## WHAT YOU WILL DO
For the data below, restate word for word only the lines from the line containing "peonza (morado) 229,229,275,273" through the line containing "estrella (blanco) 740,250,789,279", both ends included.

## SOURCE MATERIAL
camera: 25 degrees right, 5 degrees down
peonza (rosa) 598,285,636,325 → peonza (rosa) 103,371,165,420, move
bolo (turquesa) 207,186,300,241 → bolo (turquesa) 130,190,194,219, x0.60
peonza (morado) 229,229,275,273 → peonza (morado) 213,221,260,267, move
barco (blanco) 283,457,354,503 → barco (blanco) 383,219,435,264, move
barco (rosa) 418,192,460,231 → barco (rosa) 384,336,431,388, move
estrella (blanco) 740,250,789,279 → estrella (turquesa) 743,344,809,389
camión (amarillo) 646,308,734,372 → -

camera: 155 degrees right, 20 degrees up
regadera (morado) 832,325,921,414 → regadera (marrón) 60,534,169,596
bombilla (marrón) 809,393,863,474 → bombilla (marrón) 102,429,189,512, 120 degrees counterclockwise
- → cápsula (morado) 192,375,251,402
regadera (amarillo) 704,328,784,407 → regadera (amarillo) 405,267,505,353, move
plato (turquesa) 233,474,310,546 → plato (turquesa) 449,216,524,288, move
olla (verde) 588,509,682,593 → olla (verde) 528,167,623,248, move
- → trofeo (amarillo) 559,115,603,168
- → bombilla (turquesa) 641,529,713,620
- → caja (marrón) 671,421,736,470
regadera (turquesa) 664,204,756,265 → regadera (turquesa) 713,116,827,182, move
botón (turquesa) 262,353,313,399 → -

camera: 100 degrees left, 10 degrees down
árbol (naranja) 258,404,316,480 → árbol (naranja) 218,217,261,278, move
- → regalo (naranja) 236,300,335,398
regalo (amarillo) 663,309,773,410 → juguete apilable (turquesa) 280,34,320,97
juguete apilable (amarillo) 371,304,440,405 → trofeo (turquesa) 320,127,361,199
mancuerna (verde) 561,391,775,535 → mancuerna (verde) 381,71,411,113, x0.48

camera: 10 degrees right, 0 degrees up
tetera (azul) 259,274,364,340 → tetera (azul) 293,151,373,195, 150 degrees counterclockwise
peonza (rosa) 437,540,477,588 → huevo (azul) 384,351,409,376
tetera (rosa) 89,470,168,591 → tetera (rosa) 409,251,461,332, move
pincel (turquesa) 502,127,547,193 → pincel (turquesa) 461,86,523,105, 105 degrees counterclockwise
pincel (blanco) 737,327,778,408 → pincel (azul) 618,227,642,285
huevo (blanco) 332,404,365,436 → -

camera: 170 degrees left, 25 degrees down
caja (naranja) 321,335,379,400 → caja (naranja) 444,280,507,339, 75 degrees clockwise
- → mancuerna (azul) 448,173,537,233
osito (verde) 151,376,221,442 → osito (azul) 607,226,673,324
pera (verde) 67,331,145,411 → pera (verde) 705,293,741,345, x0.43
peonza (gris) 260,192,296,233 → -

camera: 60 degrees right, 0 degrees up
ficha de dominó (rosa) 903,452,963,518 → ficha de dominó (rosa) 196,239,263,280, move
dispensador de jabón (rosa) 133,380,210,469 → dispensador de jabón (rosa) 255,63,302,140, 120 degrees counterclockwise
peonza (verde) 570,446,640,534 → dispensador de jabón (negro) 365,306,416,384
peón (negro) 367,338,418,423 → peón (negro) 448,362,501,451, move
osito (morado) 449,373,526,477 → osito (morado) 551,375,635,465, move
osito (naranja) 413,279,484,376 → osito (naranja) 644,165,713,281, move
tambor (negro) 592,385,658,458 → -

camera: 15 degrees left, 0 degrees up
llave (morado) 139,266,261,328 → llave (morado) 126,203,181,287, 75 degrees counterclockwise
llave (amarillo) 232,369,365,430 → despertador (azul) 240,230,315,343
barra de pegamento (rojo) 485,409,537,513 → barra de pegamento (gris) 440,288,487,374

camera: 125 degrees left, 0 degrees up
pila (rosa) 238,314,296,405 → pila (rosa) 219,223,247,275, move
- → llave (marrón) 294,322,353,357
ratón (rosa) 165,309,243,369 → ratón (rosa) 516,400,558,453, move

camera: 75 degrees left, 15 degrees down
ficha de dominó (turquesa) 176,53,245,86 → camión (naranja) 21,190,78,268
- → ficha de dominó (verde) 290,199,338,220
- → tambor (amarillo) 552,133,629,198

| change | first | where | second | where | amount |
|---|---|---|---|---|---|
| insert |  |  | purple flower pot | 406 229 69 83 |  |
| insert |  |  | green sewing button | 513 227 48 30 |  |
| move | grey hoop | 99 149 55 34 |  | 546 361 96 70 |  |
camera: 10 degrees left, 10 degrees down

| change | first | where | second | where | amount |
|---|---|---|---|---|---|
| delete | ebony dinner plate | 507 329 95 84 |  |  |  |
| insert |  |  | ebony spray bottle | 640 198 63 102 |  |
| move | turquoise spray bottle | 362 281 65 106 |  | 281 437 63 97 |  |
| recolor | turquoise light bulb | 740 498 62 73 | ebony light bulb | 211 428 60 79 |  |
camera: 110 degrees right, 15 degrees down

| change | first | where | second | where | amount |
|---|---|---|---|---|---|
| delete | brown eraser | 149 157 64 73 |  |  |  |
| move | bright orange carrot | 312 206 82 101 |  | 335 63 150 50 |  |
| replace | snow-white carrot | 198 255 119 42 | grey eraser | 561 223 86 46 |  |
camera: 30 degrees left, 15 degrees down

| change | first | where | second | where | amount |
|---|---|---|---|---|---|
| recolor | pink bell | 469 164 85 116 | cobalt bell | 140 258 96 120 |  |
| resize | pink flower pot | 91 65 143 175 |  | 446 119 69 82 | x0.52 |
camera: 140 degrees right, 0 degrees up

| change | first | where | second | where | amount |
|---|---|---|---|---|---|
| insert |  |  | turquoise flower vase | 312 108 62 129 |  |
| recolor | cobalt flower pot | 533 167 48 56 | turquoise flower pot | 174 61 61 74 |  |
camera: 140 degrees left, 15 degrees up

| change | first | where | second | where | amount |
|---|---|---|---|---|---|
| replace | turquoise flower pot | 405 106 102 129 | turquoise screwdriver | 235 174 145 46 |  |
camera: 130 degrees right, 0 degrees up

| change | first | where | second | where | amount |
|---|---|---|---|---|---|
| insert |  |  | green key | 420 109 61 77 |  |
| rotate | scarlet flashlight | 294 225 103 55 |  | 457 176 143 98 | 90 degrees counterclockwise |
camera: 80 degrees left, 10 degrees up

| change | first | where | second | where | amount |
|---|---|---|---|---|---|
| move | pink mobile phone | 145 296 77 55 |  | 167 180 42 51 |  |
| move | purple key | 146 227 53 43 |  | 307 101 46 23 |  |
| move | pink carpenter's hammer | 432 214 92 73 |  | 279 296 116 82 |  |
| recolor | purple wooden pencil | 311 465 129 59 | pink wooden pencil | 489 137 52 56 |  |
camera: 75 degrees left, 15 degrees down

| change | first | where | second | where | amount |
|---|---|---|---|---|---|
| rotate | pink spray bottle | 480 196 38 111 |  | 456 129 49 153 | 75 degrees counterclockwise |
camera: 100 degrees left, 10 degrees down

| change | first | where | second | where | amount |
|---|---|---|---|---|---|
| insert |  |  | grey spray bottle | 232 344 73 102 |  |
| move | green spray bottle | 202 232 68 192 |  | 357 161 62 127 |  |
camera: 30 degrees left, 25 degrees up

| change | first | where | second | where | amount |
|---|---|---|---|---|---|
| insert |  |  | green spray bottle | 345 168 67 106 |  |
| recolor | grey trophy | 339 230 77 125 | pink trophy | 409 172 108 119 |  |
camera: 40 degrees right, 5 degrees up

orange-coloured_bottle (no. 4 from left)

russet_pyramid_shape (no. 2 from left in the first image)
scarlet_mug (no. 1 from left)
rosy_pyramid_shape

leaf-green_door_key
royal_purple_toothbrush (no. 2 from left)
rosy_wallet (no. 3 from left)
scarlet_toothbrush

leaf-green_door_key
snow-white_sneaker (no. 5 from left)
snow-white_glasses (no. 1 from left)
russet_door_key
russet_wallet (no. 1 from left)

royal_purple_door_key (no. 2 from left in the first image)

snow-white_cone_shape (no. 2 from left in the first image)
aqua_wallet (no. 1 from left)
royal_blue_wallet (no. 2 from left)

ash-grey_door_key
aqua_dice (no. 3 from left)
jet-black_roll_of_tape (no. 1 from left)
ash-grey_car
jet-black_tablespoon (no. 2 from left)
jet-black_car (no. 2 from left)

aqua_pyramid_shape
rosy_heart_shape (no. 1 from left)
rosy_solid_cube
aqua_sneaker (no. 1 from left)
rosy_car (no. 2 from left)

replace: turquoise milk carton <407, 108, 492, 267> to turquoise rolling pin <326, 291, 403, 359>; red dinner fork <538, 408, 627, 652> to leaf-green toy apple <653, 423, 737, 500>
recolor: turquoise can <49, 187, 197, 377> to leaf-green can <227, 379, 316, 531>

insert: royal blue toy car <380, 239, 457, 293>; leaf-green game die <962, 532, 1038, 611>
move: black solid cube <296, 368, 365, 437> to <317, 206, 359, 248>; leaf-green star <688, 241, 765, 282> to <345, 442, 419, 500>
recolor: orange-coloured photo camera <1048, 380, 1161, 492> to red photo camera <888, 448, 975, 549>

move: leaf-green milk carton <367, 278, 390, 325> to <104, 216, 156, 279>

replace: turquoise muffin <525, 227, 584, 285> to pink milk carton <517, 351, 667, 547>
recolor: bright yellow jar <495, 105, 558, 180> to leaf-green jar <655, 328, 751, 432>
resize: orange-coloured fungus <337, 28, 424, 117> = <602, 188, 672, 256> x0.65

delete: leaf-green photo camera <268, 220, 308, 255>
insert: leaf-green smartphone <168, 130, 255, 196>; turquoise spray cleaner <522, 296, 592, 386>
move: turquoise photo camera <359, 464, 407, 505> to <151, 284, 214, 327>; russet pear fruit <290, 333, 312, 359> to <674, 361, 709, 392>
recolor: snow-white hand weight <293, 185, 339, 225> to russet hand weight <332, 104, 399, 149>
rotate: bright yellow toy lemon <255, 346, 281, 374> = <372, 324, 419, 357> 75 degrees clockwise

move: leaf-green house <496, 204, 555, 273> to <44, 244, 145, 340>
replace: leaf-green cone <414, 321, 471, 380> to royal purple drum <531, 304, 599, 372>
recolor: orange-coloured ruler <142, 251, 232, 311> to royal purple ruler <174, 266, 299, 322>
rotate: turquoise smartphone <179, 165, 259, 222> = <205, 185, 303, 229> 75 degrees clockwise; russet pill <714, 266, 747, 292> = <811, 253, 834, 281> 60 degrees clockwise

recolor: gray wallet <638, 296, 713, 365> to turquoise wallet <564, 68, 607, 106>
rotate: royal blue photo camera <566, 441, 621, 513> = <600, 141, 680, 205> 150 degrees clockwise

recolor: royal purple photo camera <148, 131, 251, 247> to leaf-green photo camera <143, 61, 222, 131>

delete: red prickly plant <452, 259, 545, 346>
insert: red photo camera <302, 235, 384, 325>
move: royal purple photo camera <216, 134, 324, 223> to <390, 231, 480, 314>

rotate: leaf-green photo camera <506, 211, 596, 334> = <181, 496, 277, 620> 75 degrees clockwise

## OUTPUT BELOW
peonza (morado) 229,229,275,273 → peonza (morado) 213,221,260,267, move
barco (blanco) 283,457,354,503 → barco (blanco) 383,219,435,264, move
barco (rosa) 418,192,460,231 → barco (rosa) 384,336,431,388, move
estrella (blanco) 740,250,789,279 → estrella (turquesa) 743,344,809,389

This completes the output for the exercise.